(Your task):
Print, exactly as they appear in the listing below, the lines from the line with "black plate G2" to the line with "lime brick H4", with both end lines kept.

--

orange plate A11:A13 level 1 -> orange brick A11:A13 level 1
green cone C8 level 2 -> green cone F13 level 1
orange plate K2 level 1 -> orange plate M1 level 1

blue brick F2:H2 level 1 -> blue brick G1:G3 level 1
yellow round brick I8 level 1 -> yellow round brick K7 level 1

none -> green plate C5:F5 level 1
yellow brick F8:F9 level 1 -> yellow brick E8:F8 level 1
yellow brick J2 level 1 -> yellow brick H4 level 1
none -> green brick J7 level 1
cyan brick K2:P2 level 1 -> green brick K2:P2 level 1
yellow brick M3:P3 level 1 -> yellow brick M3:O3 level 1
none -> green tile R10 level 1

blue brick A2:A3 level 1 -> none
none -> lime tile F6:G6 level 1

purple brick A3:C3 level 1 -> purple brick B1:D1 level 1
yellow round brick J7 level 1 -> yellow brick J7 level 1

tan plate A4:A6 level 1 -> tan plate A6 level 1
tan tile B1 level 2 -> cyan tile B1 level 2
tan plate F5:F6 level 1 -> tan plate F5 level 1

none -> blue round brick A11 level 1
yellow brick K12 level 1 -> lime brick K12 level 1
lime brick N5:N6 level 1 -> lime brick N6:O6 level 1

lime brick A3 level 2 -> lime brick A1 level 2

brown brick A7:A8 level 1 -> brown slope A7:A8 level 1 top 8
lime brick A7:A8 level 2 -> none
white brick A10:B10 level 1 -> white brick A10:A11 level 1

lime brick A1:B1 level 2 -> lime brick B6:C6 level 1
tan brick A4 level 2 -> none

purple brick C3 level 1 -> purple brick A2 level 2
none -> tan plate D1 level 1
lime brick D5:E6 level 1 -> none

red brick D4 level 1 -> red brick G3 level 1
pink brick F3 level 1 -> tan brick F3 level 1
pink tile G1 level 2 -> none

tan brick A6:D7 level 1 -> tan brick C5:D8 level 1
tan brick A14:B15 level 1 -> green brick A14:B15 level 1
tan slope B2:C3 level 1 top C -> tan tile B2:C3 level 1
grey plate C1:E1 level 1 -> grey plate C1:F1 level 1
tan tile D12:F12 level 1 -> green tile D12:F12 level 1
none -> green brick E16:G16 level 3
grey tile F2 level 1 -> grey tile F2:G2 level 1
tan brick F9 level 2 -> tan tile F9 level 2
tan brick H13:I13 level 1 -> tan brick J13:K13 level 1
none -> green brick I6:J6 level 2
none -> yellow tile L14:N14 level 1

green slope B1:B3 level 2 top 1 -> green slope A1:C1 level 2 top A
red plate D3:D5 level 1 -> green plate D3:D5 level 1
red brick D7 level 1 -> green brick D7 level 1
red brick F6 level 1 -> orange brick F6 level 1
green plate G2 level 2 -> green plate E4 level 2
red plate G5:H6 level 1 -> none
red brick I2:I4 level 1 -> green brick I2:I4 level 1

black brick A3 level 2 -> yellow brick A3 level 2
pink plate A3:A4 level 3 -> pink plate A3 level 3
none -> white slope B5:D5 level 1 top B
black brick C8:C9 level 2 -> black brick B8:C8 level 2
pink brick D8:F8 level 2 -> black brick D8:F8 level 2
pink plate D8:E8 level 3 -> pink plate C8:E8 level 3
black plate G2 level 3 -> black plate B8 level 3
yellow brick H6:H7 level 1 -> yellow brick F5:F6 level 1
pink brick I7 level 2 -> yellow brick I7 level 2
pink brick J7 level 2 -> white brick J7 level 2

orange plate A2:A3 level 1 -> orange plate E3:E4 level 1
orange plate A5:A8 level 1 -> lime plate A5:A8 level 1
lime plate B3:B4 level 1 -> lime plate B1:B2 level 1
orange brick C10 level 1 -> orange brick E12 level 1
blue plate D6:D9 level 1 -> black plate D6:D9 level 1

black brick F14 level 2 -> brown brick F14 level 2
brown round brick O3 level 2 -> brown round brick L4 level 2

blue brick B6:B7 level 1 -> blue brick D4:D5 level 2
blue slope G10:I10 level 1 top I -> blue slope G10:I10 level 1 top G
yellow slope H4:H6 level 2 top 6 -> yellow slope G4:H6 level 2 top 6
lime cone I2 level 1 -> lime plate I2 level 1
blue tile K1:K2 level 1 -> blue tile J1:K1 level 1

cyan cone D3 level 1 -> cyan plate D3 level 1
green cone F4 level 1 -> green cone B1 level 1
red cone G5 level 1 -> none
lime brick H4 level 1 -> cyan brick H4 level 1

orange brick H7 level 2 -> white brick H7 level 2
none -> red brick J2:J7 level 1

--

(Written reply):
black plate G2 level 3 -> black plate B8 level 3
yellow brick H6:H7 level 1 -> yellow brick F5:F6 level 1
pink brick I7 level 2 -> yellow brick I7 level 2
pink brick J7 level 2 -> white brick J7 level 2

orange plate A2:A3 level 1 -> orange plate E3:E4 level 1
orange plate A5:A8 level 1 -> lime plate A5:A8 level 1
lime plate B3:B4 level 1 -> lime plate B1:B2 level 1
orange brick C10 level 1 -> orange brick E12 level 1
blue plate D6:D9 level 1 -> black plate D6:D9 level 1

black brick F14 level 2 -> brown brick F14 level 2
brown round brick O3 level 2 -> brown round brick L4 level 2

blue brick B6:B7 level 1 -> blue brick D4:D5 level 2
blue slope G10:I10 level 1 top I -> blue slope G10:I10 level 1 top G
yellow slope H4:H6 level 2 top 6 -> yellow slope G4:H6 level 2 top 6
lime cone I2 level 1 -> lime plate I2 level 1
blue tile K1:K2 level 1 -> blue tile J1:K1 level 1

cyan cone D3 level 1 -> cyan plate D3 level 1
green cone F4 level 1 -> green cone B1 level 1
red cone G5 level 1 -> none
lime brick H4 level 1 -> cyan brick H4 level 1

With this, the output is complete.